» Task goal
Among the entries, which lines carry the string "none"? Copy every one.
Entries shown START
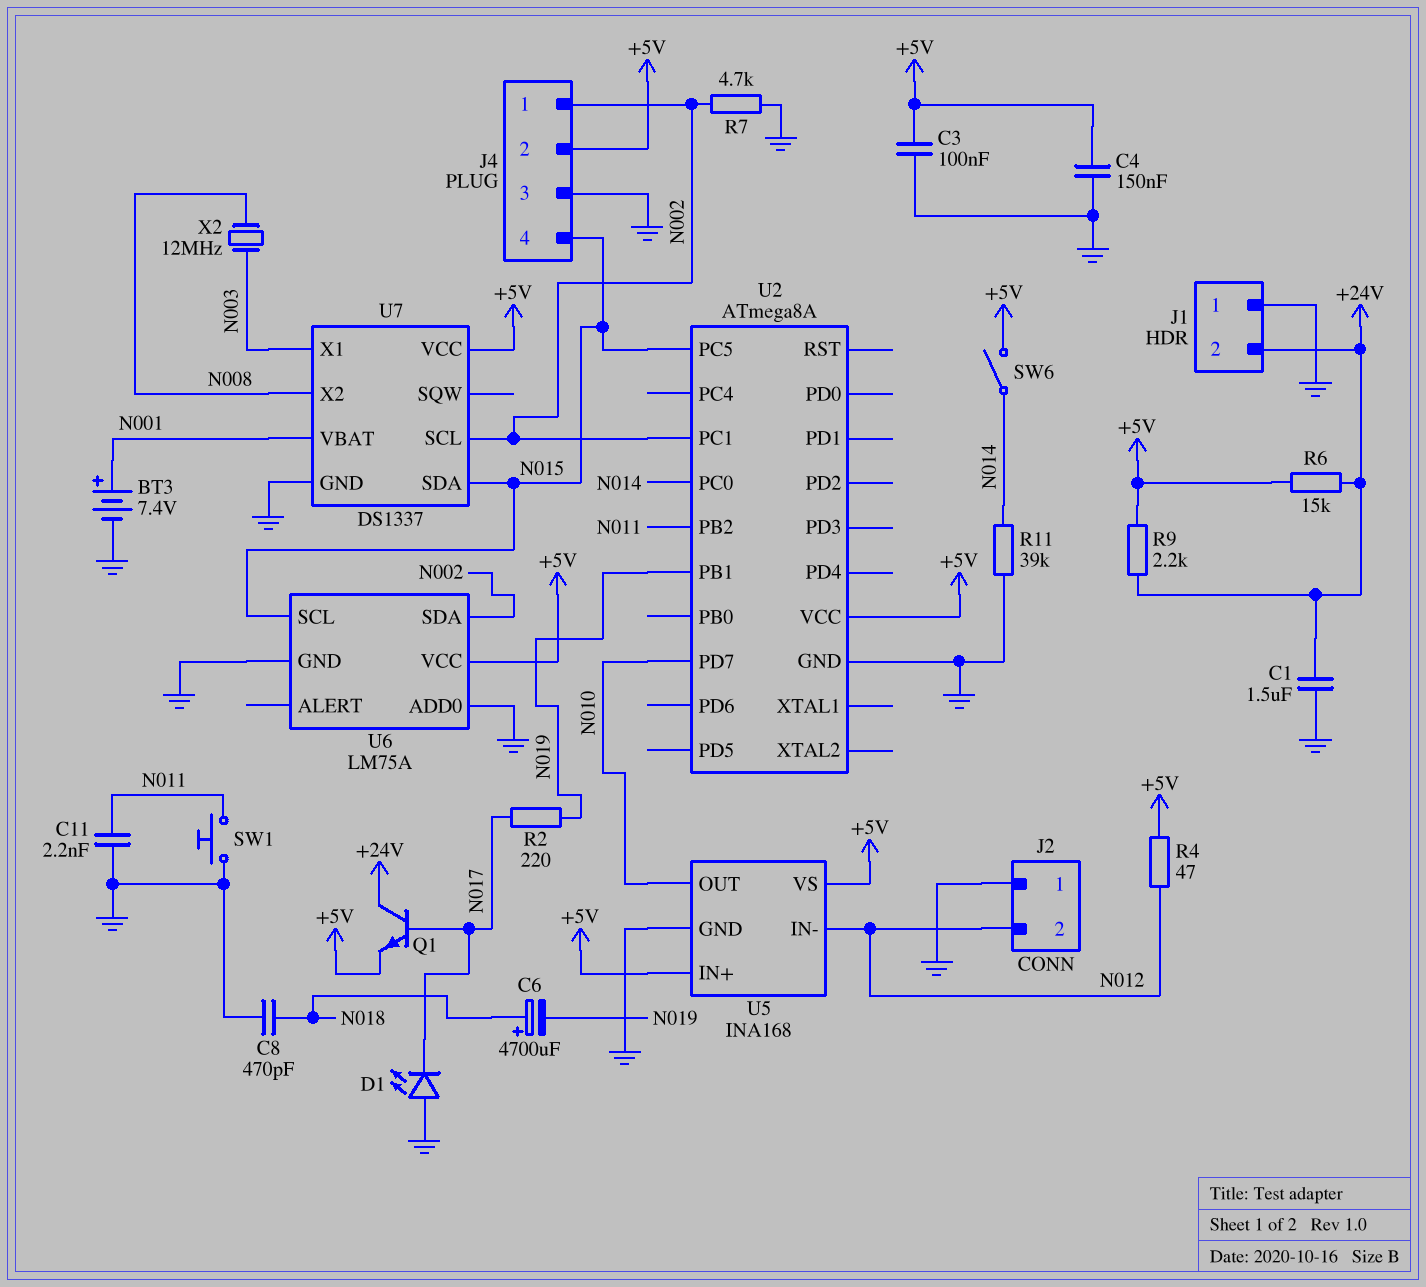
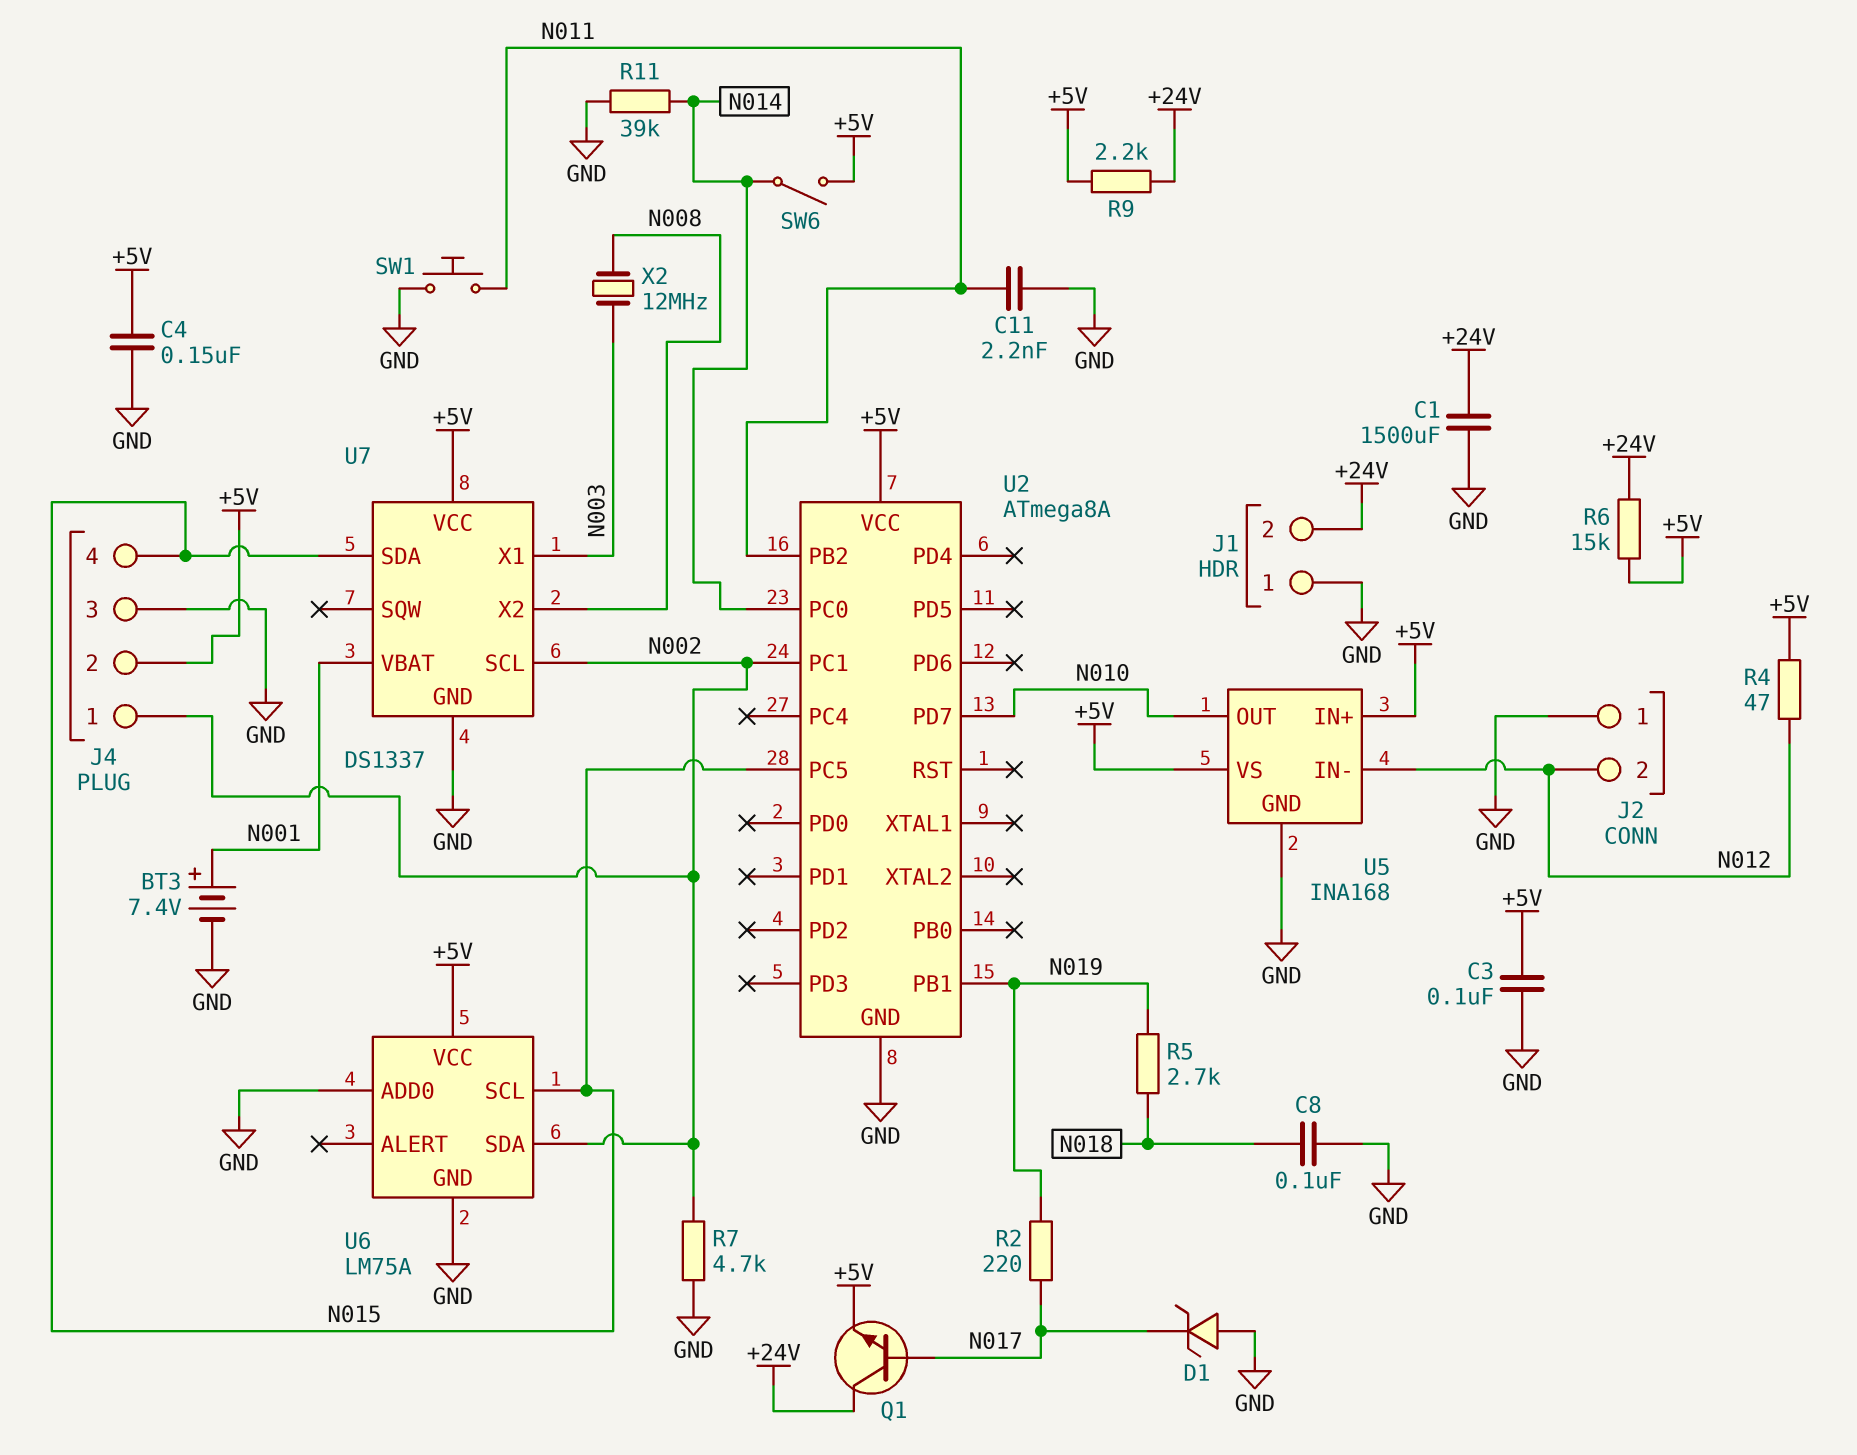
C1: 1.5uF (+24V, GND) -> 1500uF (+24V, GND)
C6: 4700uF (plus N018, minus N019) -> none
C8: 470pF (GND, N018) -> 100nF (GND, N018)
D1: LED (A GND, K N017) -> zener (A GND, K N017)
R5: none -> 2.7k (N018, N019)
Entries shown END
Entries shown START
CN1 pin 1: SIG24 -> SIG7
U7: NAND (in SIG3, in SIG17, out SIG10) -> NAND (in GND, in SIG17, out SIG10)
Entries shown END
» Task response
C6: 4700uF (plus N018, minus N019) -> none
R5: none -> 2.7k (N018, N019)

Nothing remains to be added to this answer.